_Modification records_
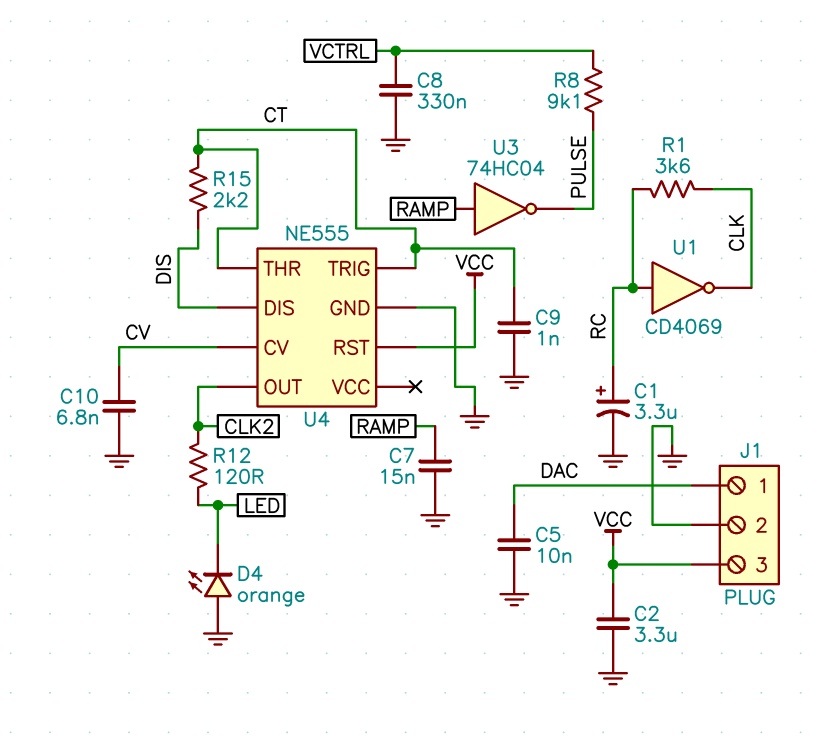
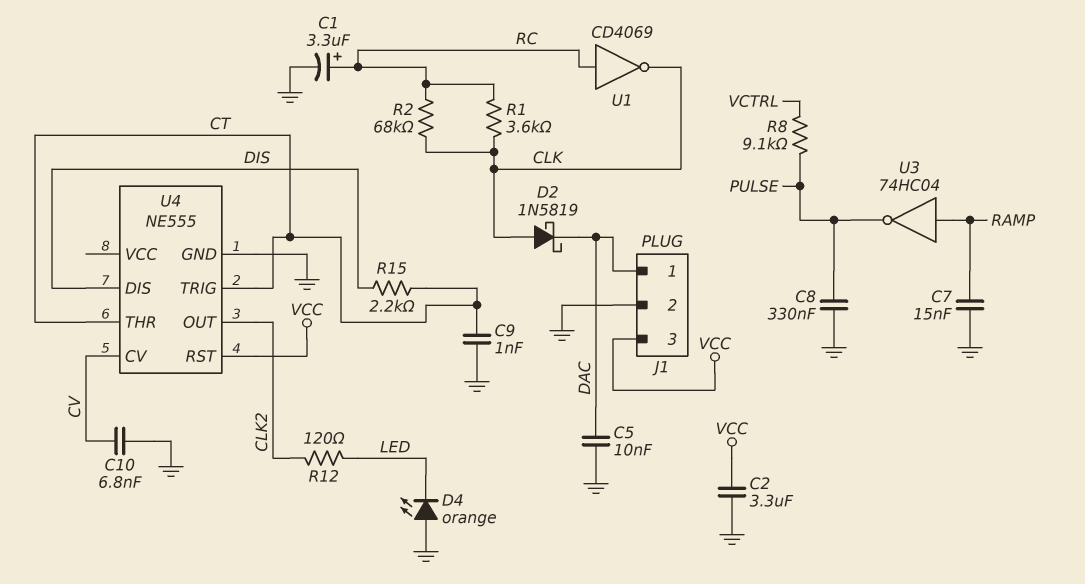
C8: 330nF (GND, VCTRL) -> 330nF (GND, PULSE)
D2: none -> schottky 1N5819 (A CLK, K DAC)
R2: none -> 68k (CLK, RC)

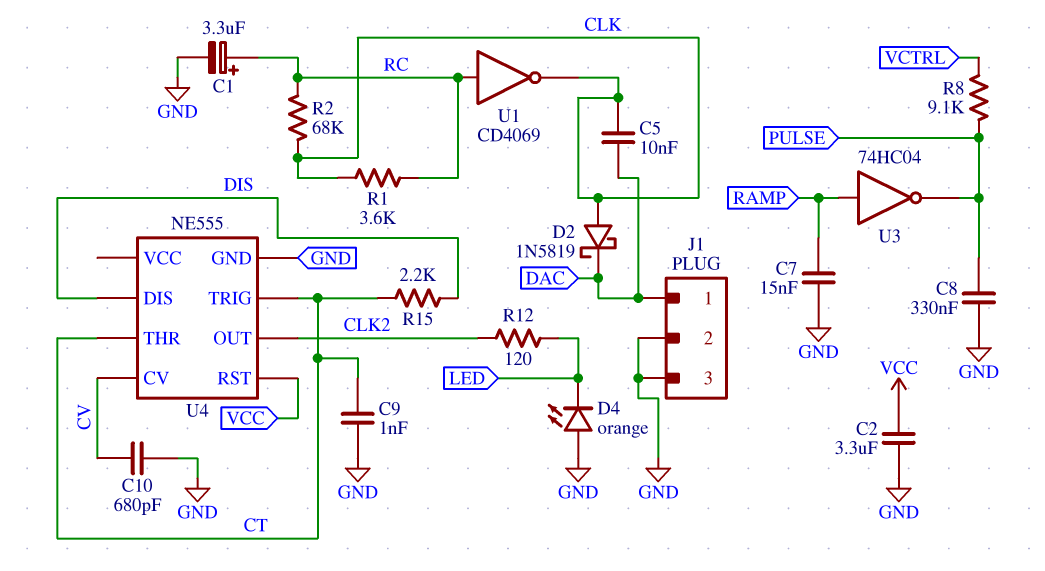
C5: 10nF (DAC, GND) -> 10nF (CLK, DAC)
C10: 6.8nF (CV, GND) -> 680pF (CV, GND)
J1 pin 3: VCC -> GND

_Your instructions_
Starting at the line that contains "C5: 10nF (DAC, GND) -> 10nF (CLK, DAC)" and ending at the last line of the data, repeat each line exactly; include nothing else.

_Written reply_
C5: 10nF (DAC, GND) -> 10nF (CLK, DAC)
C10: 6.8nF (CV, GND) -> 680pF (CV, GND)
J1 pin 3: VCC -> GND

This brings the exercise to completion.